__WORKING DATA__:
--*--

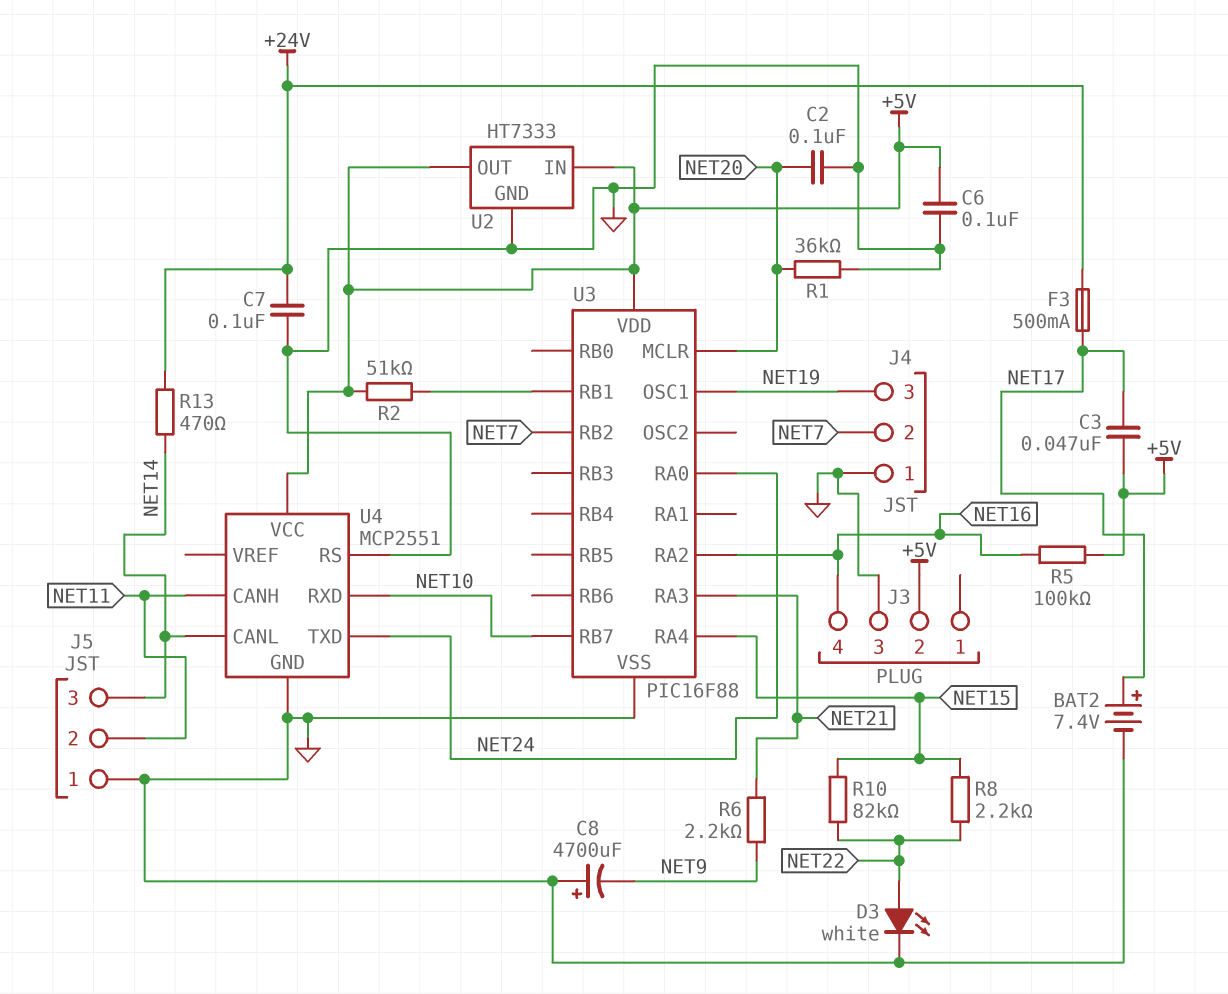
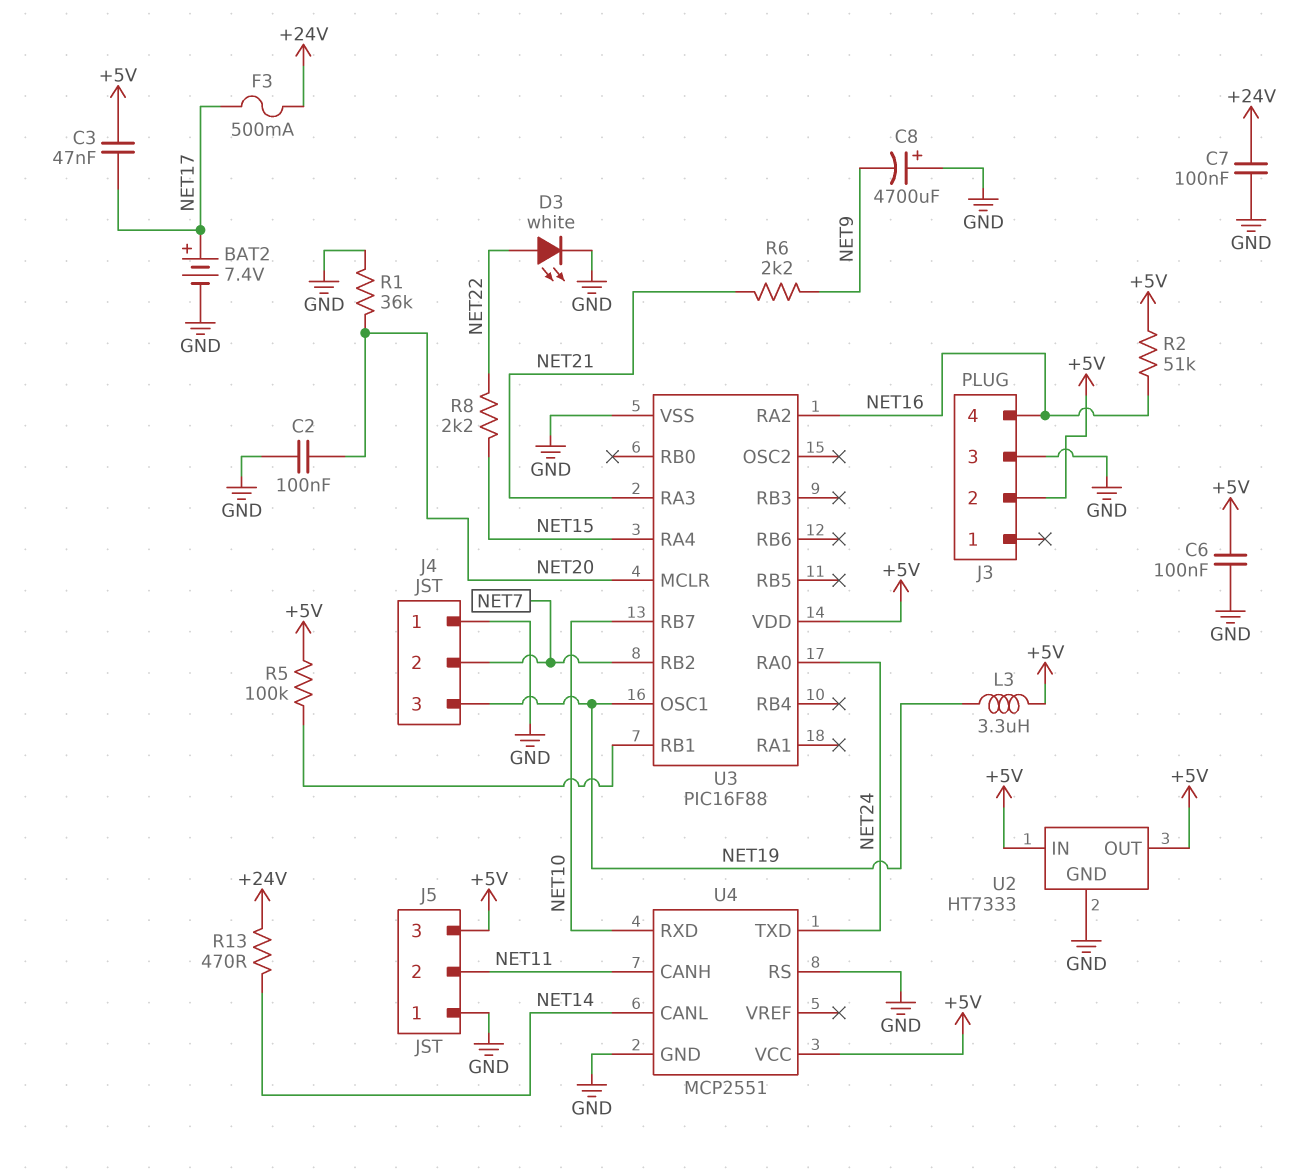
J5 pin 3: NET14 -> +5V
L3: none -> 3.3uH (+5V, NET19)
R2: 51k (+5V, U3/RB1) -> 51k (+5V, NET16)
R5: 100k (+5V, NET16) -> 100k (+5V, U3/RB1)
R10: 82k (NET15, NET22) -> none

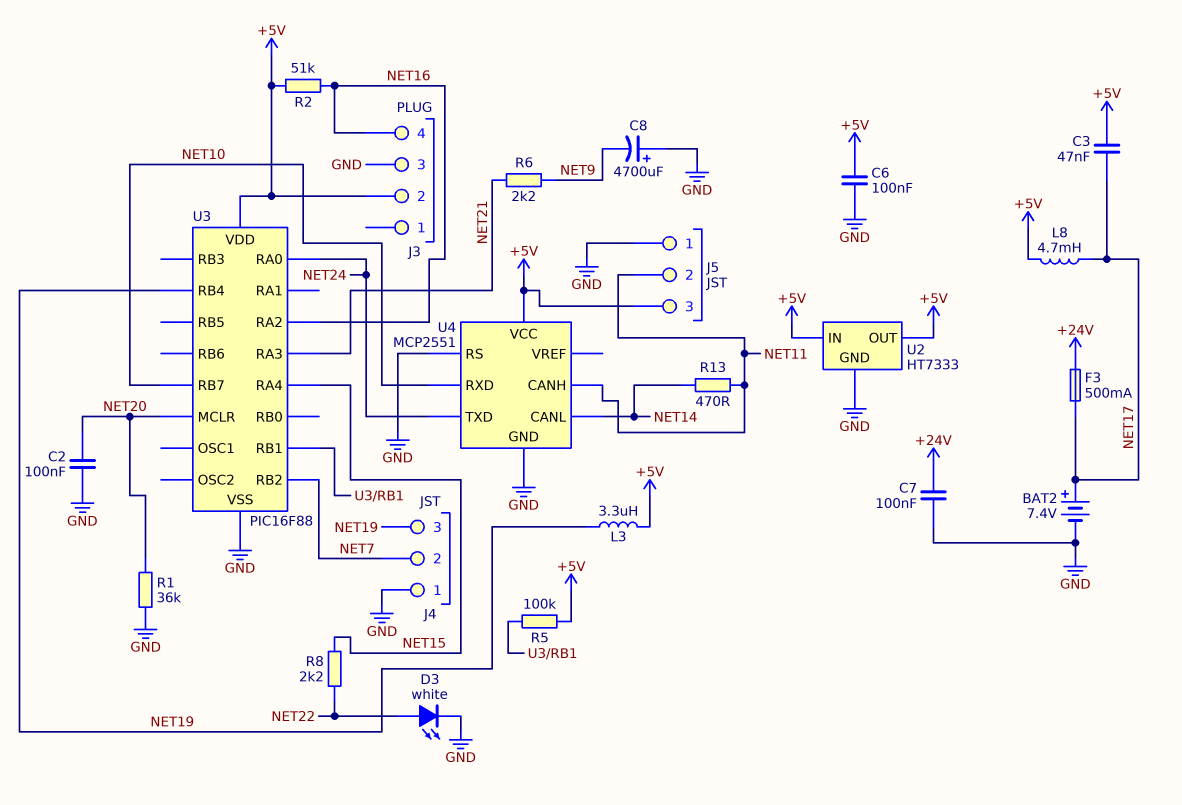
L8: none -> 4.7mH (+5V, NET17)
R13: 470 (+24V, NET14) -> 470 (NET11, NET14)
U3 pin OSC1: NET19 -> none
U3 pin RB4: none -> NET19

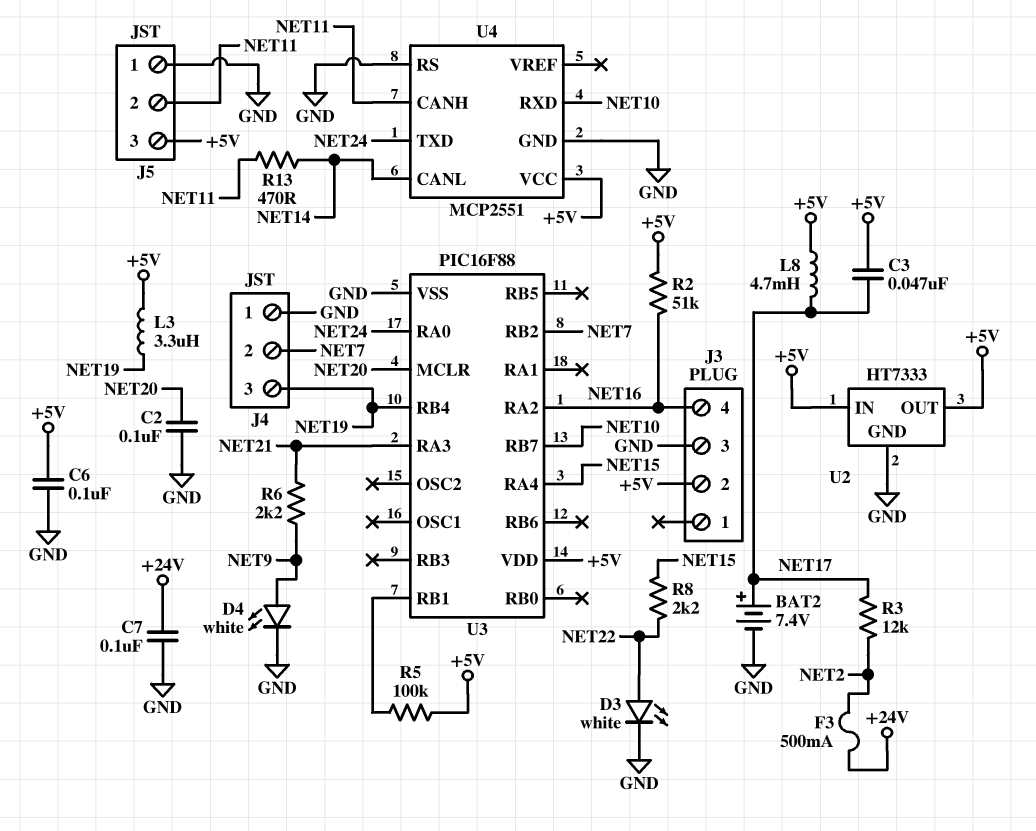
C8: 4700uF (plus GND, minus NET9) -> none
D4: none -> LED white (A NET9, K GND)
F3: 500mA (+24V, NET17) -> 500mA (+24V, NET2)
R1: 36k (GND, NET20) -> none
R3: none -> 12k (NET2, NET17)

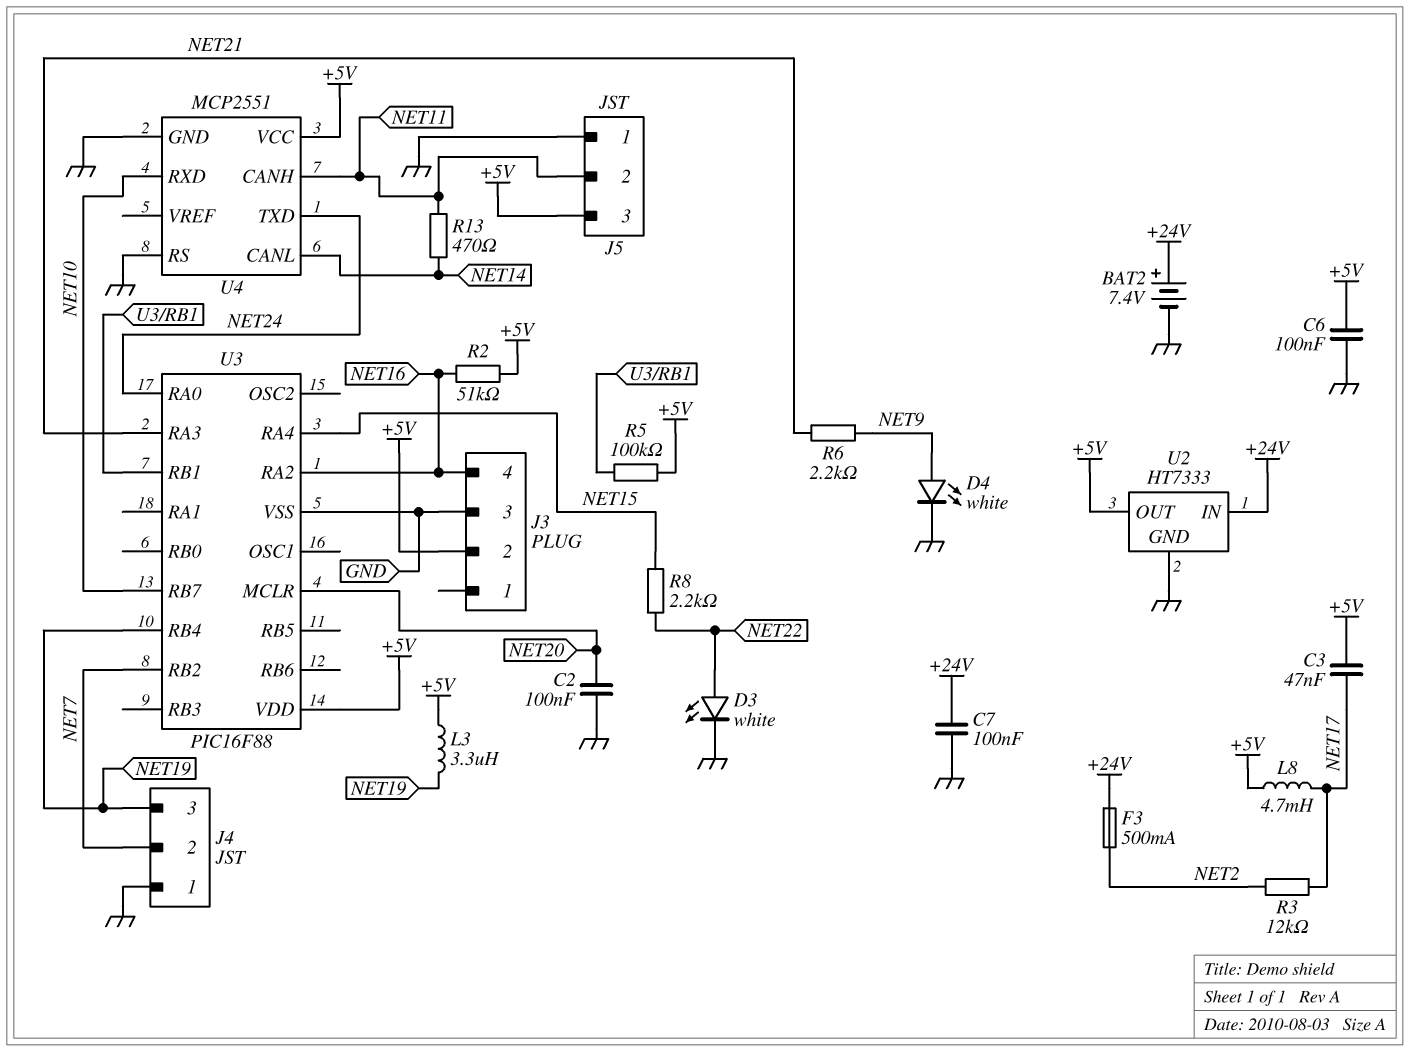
BAT2: 7.4V (plus NET17, minus GND) -> 7.4V (plus +24V, minus GND)
U2 pin IN: +5V -> +24V

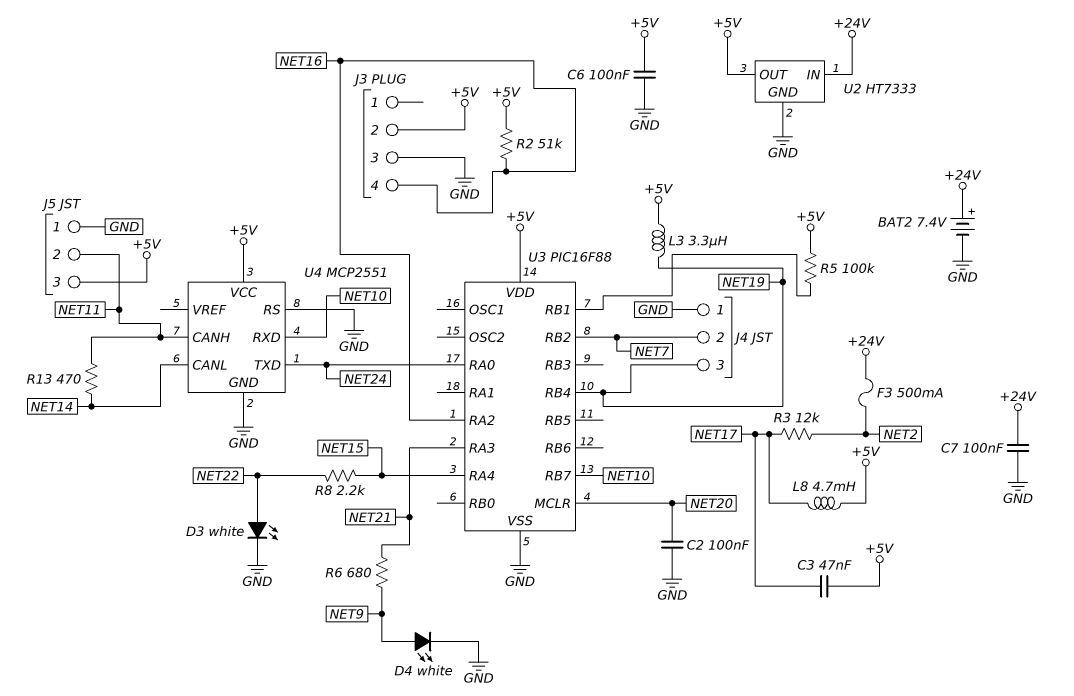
R6: 2.2k (NET9, NET21) -> 680 (NET9, NET21)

--*--

__PROBLEM__: Give a verbatim transcription of the entries, leaving out the pictures.

__RESULT FOR THIS EXERCISE__:
J5 pin 3: NET14 -> +5V
L3: none -> 3.3uH (+5V, NET19)
R2: 51k (+5V, U3/RB1) -> 51k (+5V, NET16)
R5: 100k (+5V, NET16) -> 100k (+5V, U3/RB1)
R10: 82k (NET15, NET22) -> none

L8: none -> 4.7mH (+5V, NET17)
R13: 470 (+24V, NET14) -> 470 (NET11, NET14)
U3 pin OSC1: NET19 -> none
U3 pin RB4: none -> NET19

C8: 4700uF (plus GND, minus NET9) -> none
D4: none -> LED white (A NET9, K GND)
F3: 500mA (+24V, NET17) -> 500mA (+24V, NET2)
R1: 36k (GND, NET20) -> none
R3: none -> 12k (NET2, NET17)

BAT2: 7.4V (plus NET17, minus GND) -> 7.4V (plus +24V, minus GND)
U2 pin IN: +5V -> +24V

R6: 2.2k (NET9, NET21) -> 680 (NET9, NET21)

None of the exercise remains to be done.